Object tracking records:
*** Block opens ***

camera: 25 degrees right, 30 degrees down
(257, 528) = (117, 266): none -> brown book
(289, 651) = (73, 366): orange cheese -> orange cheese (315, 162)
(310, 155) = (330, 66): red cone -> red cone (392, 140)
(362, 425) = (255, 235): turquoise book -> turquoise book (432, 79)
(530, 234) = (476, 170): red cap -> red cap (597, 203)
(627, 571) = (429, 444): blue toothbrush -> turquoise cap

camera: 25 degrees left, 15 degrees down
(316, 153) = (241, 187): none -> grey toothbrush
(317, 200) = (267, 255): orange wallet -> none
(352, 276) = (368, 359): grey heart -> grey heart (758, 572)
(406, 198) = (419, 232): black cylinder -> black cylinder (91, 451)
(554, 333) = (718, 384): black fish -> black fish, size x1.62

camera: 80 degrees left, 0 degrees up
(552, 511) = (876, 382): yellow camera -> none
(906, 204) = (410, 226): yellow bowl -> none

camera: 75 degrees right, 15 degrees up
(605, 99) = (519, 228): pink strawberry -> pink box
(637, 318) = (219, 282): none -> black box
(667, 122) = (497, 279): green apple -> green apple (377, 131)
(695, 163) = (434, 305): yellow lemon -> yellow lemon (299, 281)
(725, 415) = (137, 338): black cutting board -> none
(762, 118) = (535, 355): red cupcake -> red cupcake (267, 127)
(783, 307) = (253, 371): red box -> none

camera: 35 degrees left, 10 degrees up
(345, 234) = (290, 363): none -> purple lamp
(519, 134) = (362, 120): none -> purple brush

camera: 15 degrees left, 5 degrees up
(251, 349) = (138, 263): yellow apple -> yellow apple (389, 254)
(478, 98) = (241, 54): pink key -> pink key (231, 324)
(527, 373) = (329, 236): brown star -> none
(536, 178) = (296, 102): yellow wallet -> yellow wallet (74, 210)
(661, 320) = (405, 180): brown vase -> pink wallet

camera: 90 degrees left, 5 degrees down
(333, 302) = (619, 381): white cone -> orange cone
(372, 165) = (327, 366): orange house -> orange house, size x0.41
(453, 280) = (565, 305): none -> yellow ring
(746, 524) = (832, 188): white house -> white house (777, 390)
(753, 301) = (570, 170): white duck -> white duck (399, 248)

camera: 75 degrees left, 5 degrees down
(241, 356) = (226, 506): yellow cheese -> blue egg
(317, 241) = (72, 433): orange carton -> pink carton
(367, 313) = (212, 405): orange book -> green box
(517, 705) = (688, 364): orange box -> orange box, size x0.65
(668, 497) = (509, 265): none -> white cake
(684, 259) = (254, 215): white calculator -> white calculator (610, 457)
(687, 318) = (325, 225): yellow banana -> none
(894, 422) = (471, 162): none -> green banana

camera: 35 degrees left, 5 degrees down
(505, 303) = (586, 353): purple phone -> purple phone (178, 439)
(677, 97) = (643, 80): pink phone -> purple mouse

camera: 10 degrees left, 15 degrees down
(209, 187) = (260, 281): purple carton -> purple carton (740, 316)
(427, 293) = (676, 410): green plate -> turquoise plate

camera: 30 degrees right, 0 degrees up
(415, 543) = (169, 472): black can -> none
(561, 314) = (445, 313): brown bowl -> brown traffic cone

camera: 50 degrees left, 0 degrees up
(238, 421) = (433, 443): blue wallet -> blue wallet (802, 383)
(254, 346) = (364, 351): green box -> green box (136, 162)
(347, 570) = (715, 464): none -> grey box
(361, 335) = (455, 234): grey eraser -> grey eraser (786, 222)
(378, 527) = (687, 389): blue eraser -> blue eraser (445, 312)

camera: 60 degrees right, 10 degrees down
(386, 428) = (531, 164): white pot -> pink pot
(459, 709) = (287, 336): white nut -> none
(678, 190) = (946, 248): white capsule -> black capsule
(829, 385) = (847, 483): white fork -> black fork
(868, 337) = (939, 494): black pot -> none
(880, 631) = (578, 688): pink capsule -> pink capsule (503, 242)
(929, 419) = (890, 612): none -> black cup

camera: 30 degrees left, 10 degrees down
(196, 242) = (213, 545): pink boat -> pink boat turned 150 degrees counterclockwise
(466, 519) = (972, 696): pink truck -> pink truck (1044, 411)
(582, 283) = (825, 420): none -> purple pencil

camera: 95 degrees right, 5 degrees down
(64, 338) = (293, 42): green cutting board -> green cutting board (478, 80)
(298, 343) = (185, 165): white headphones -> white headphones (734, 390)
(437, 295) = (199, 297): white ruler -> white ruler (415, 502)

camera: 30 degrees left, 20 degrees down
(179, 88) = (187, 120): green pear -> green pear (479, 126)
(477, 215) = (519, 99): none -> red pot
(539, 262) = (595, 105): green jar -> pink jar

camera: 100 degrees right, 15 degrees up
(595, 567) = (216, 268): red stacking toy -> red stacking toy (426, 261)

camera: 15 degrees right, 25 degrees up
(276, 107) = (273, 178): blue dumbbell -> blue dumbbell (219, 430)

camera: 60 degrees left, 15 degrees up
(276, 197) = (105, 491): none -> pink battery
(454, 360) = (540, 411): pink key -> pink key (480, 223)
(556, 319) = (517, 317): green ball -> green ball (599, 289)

*** Block closes ***

→ DIRECTIONS: Set down the entries verbatim, leaving none out.

→ ANSWER FOR THIS EXERCISE:
camera: 25 degrees right, 30 degrees down
(257, 528) = (117, 266): none -> brown book
(289, 651) = (73, 366): orange cheese -> orange cheese (315, 162)
(310, 155) = (330, 66): red cone -> red cone (392, 140)
(362, 425) = (255, 235): turquoise book -> turquoise book (432, 79)
(530, 234) = (476, 170): red cap -> red cap (597, 203)
(627, 571) = (429, 444): blue toothbrush -> turquoise cap

camera: 25 degrees left, 15 degrees down
(316, 153) = (241, 187): none -> grey toothbrush
(317, 200) = (267, 255): orange wallet -> none
(352, 276) = (368, 359): grey heart -> grey heart (758, 572)
(406, 198) = (419, 232): black cylinder -> black cylinder (91, 451)
(554, 333) = (718, 384): black fish -> black fish, size x1.62

camera: 80 degrees left, 0 degrees up
(552, 511) = (876, 382): yellow camera -> none
(906, 204) = (410, 226): yellow bowl -> none

camera: 75 degrees right, 15 degrees up
(605, 99) = (519, 228): pink strawberry -> pink box
(637, 318) = (219, 282): none -> black box
(667, 122) = (497, 279): green apple -> green apple (377, 131)
(695, 163) = (434, 305): yellow lemon -> yellow lemon (299, 281)
(725, 415) = (137, 338): black cutting board -> none
(762, 118) = (535, 355): red cupcake -> red cupcake (267, 127)
(783, 307) = (253, 371): red box -> none

camera: 35 degrees left, 10 degrees up
(345, 234) = (290, 363): none -> purple lamp
(519, 134) = (362, 120): none -> purple brush

camera: 15 degrees left, 5 degrees up
(251, 349) = (138, 263): yellow apple -> yellow apple (389, 254)
(478, 98) = (241, 54): pink key -> pink key (231, 324)
(527, 373) = (329, 236): brown star -> none
(536, 178) = (296, 102): yellow wallet -> yellow wallet (74, 210)
(661, 320) = (405, 180): brown vase -> pink wallet

camera: 90 degrees left, 5 degrees down
(333, 302) = (619, 381): white cone -> orange cone
(372, 165) = (327, 366): orange house -> orange house, size x0.41
(453, 280) = (565, 305): none -> yellow ring
(746, 524) = (832, 188): white house -> white house (777, 390)
(753, 301) = (570, 170): white duck -> white duck (399, 248)

camera: 75 degrees left, 5 degrees down
(241, 356) = (226, 506): yellow cheese -> blue egg
(317, 241) = (72, 433): orange carton -> pink carton
(367, 313) = (212, 405): orange book -> green box
(517, 705) = (688, 364): orange box -> orange box, size x0.65
(668, 497) = (509, 265): none -> white cake
(684, 259) = (254, 215): white calculator -> white calculator (610, 457)
(687, 318) = (325, 225): yellow banana -> none
(894, 422) = (471, 162): none -> green banana

camera: 35 degrees left, 5 degrees down
(505, 303) = (586, 353): purple phone -> purple phone (178, 439)
(677, 97) = (643, 80): pink phone -> purple mouse

camera: 10 degrees left, 15 degrees down
(209, 187) = (260, 281): purple carton -> purple carton (740, 316)
(427, 293) = (676, 410): green plate -> turquoise plate

camera: 30 degrees right, 0 degrees up
(415, 543) = (169, 472): black can -> none
(561, 314) = (445, 313): brown bowl -> brown traffic cone

camera: 50 degrees left, 0 degrees up
(238, 421) = (433, 443): blue wallet -> blue wallet (802, 383)
(254, 346) = (364, 351): green box -> green box (136, 162)
(347, 570) = (715, 464): none -> grey box
(361, 335) = (455, 234): grey eraser -> grey eraser (786, 222)
(378, 527) = (687, 389): blue eraser -> blue eraser (445, 312)

camera: 60 degrees right, 10 degrees down
(386, 428) = (531, 164): white pot -> pink pot
(459, 709) = (287, 336): white nut -> none
(678, 190) = (946, 248): white capsule -> black capsule
(829, 385) = (847, 483): white fork -> black fork
(868, 337) = (939, 494): black pot -> none
(880, 631) = (578, 688): pink capsule -> pink capsule (503, 242)
(929, 419) = (890, 612): none -> black cup

camera: 30 degrees left, 10 degrees down
(196, 242) = (213, 545): pink boat -> pink boat turned 150 degrees counterclockwise
(466, 519) = (972, 696): pink truck -> pink truck (1044, 411)
(582, 283) = (825, 420): none -> purple pencil

camera: 95 degrees right, 5 degrees down
(64, 338) = (293, 42): green cutting board -> green cutting board (478, 80)
(298, 343) = (185, 165): white headphones -> white headphones (734, 390)
(437, 295) = (199, 297): white ruler -> white ruler (415, 502)

camera: 30 degrees left, 20 degrees down
(179, 88) = (187, 120): green pear -> green pear (479, 126)
(477, 215) = (519, 99): none -> red pot
(539, 262) = (595, 105): green jar -> pink jar

camera: 100 degrees right, 15 degrees up
(595, 567) = (216, 268): red stacking toy -> red stacking toy (426, 261)

camera: 15 degrees right, 25 degrees up
(276, 107) = (273, 178): blue dumbbell -> blue dumbbell (219, 430)

camera: 60 degrees left, 15 degrees up
(276, 197) = (105, 491): none -> pink battery
(454, 360) = (540, 411): pink key -> pink key (480, 223)
(556, 319) = (517, 317): green ball -> green ball (599, 289)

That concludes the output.